_Exercise requirements_.
Go to the line containing "orange (no. 1 from left) middle left" in the records below and print it and every following line exactly, on through the line containing "camera: 35 degrees left, 15 degrees down", then stop.

_Given entries_.
'''

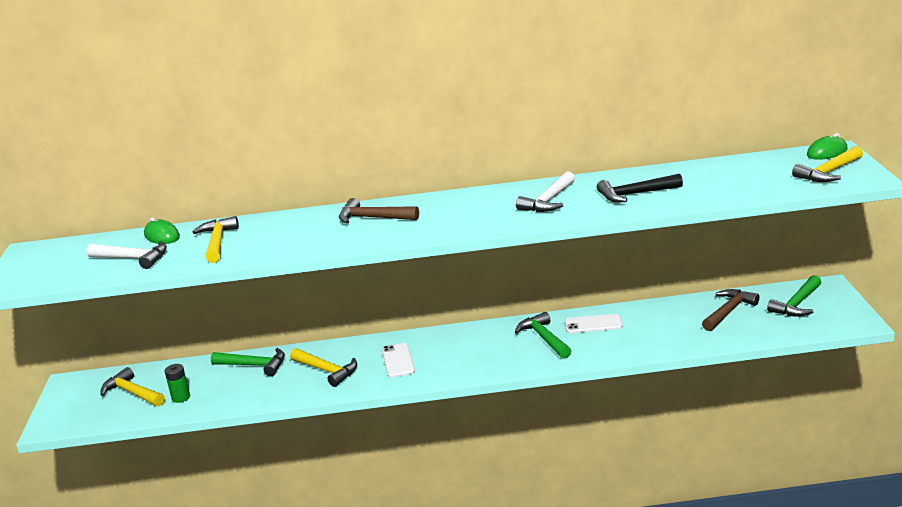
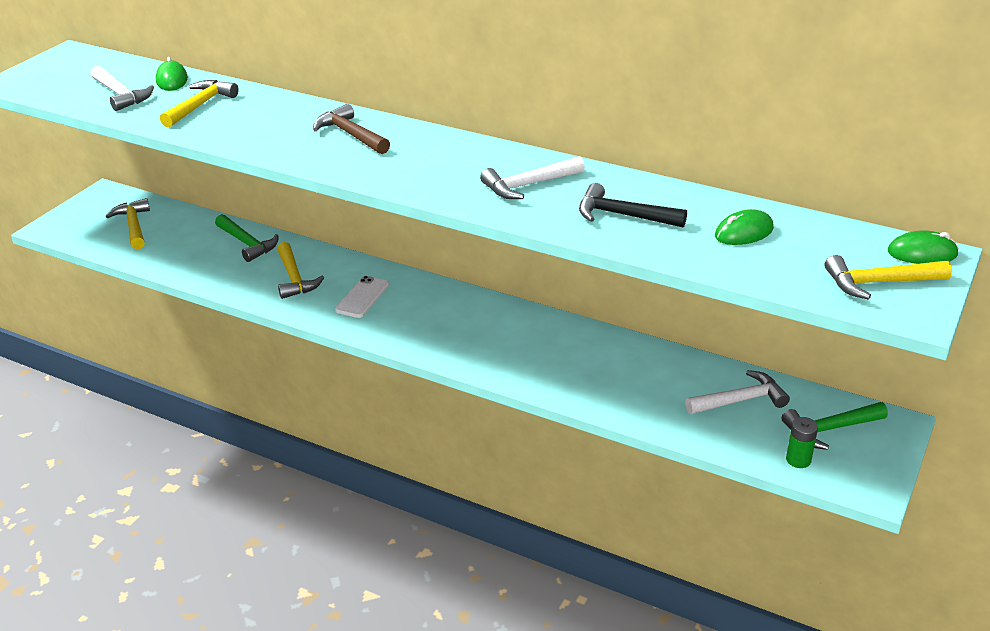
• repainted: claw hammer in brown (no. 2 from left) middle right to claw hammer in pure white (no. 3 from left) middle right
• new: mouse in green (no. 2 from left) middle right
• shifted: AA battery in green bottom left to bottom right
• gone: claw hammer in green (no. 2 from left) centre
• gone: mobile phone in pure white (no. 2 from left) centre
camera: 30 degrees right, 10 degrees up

'''
'''

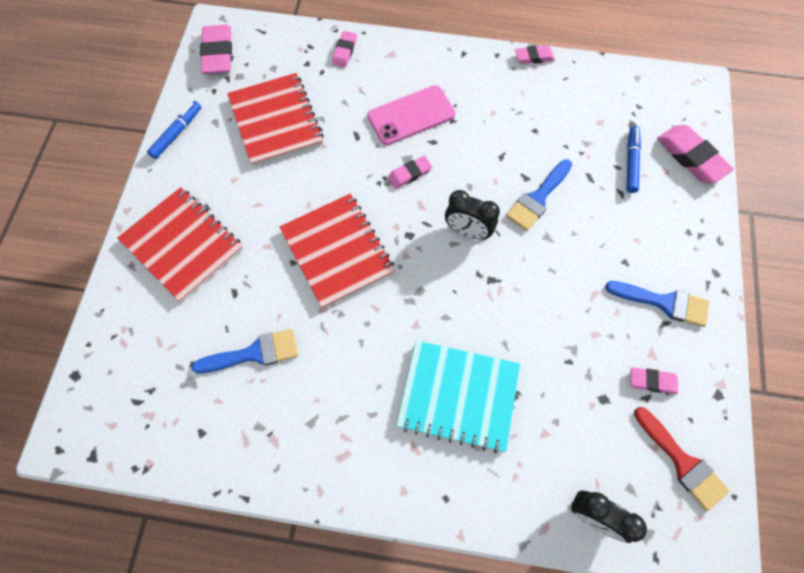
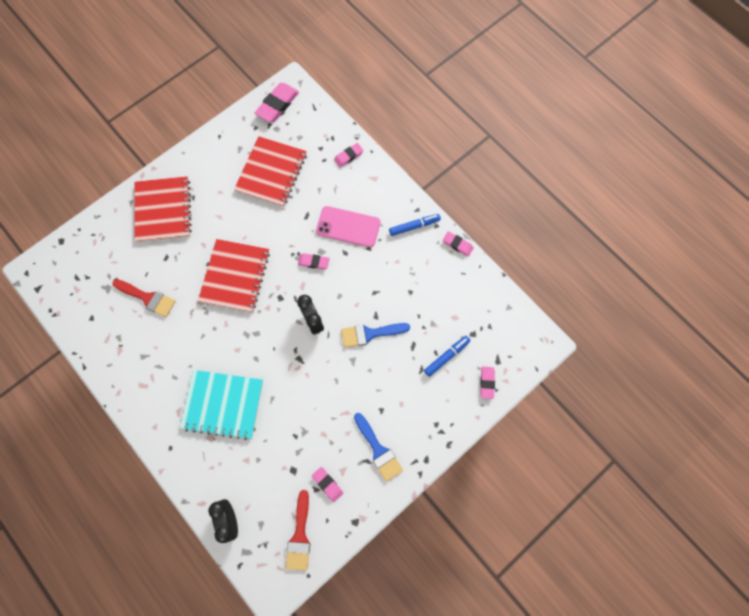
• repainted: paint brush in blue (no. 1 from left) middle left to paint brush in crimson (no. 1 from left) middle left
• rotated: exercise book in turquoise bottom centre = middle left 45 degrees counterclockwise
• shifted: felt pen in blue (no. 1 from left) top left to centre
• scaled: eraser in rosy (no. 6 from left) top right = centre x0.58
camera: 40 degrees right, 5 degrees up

'''
'''

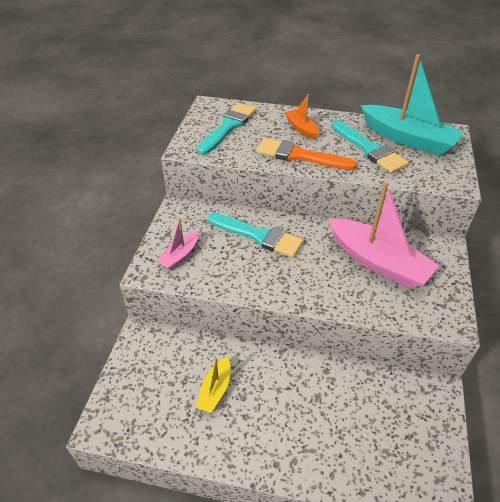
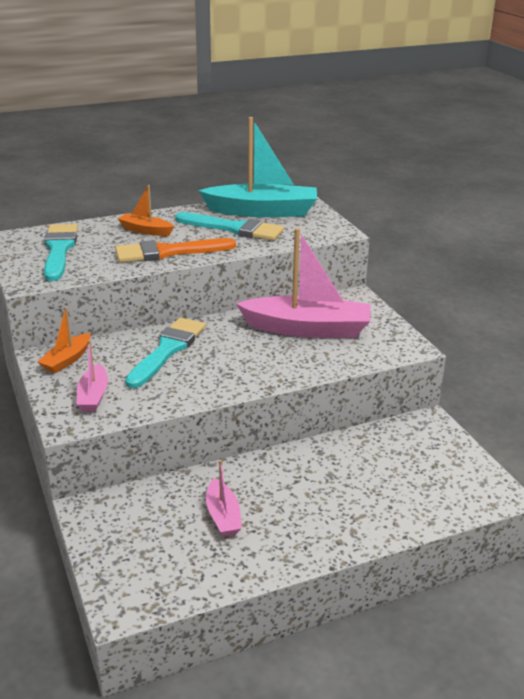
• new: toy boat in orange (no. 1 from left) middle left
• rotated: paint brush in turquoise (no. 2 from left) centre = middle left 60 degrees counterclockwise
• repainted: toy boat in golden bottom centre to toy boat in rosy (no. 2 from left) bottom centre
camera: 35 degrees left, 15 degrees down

'''

_Response_.
• new: toy boat in orange (no. 1 from left) middle left
• rotated: paint brush in turquoise (no. 2 from left) centre = middle left 60 degrees counterclockwise
• repainted: toy boat in golden bottom centre to toy boat in rosy (no. 2 from left) bottom centre
camera: 35 degrees left, 15 degrees down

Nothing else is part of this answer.